* What the task asks
The word "lime" may appear in some lines of the data; copy every such line.

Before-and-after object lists
+--

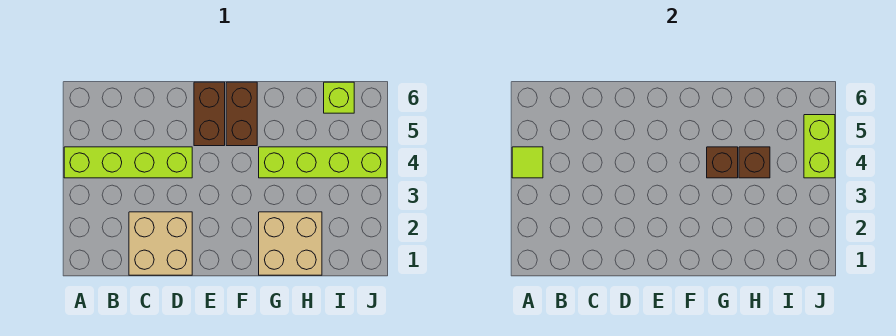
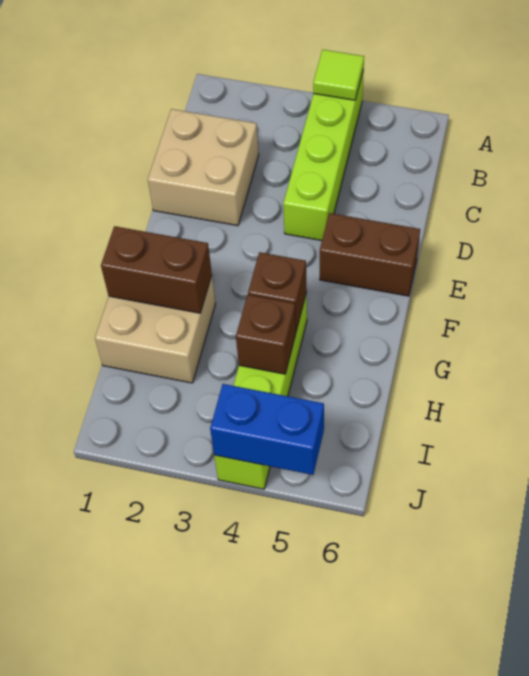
brown brick F5:F6 level 1 -> brown brick G1:G2 level 2
lime brick I6 level 1 -> none
lime brick J4:J5 level 2 -> blue brick J4:J5 level 2

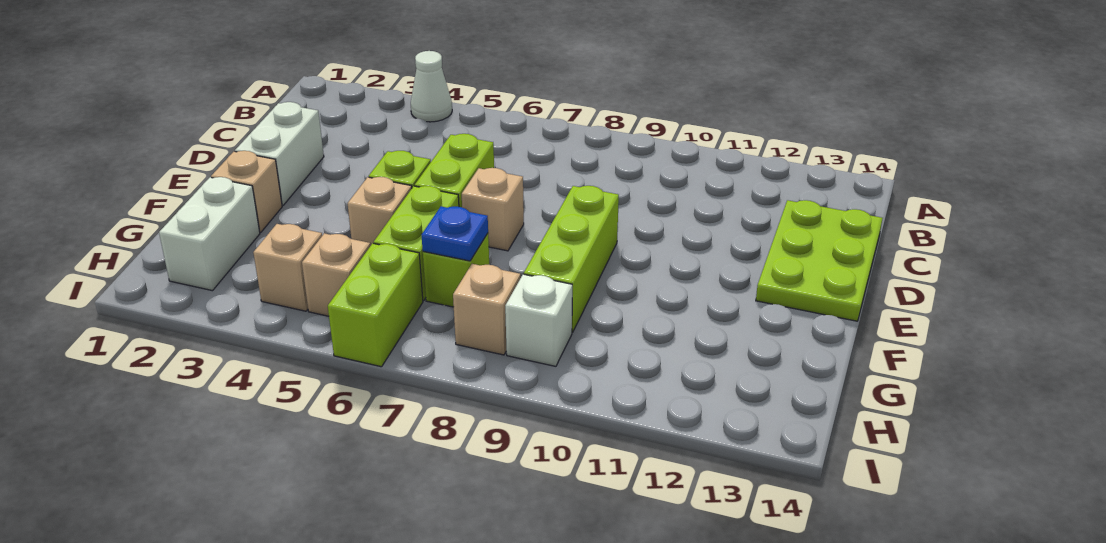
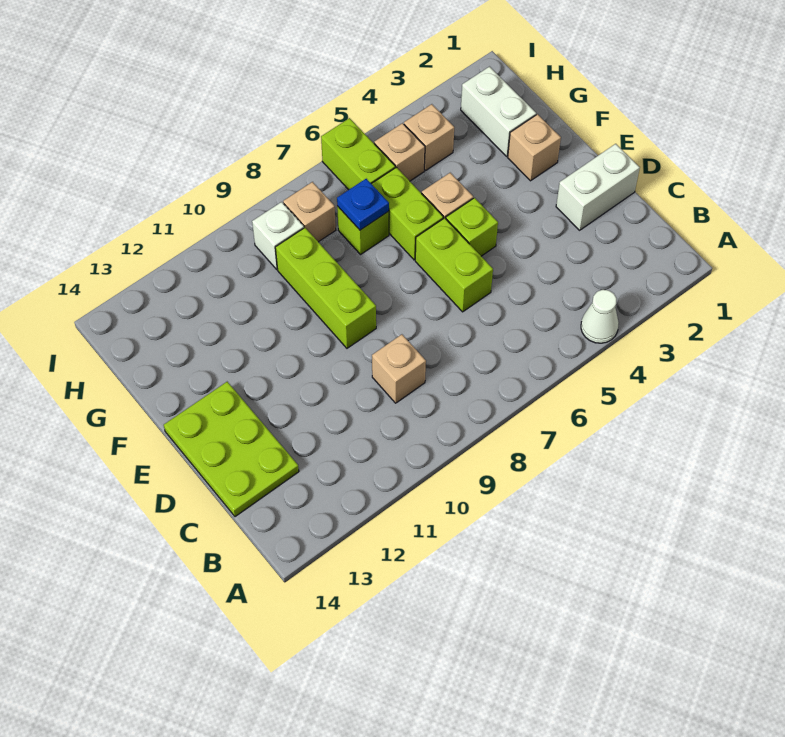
white brick D2:E2 level 1 -> white brick D1:D2 level 1
tan brick E7 level 1 -> tan brick C9 level 1

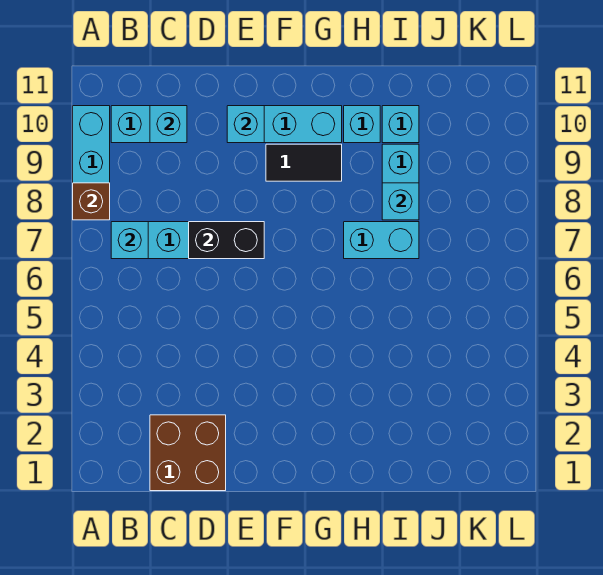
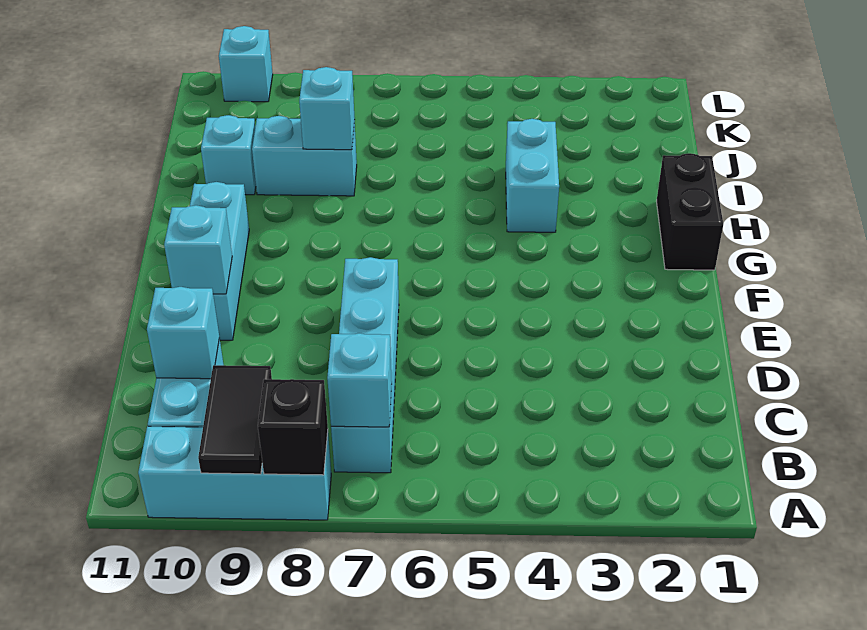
brown brick A8 level 2 -> black brick A8 level 2
brown brick C1:D2 level 1 -> none
black brick D7:E7 level 2 -> black brick G1:H1 level 1
black tile F9:G9 level 1 -> black tile A9:B9 level 2
cyan brick H7:I7 level 1 -> cyan brick H4:I4 level 1
cyan brick H10 level 1 -> cyan brick L10 level 1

+--

* Task response
lime brick I6 level 1 -> none
lime brick J4:J5 level 2 -> blue brick J4:J5 level 2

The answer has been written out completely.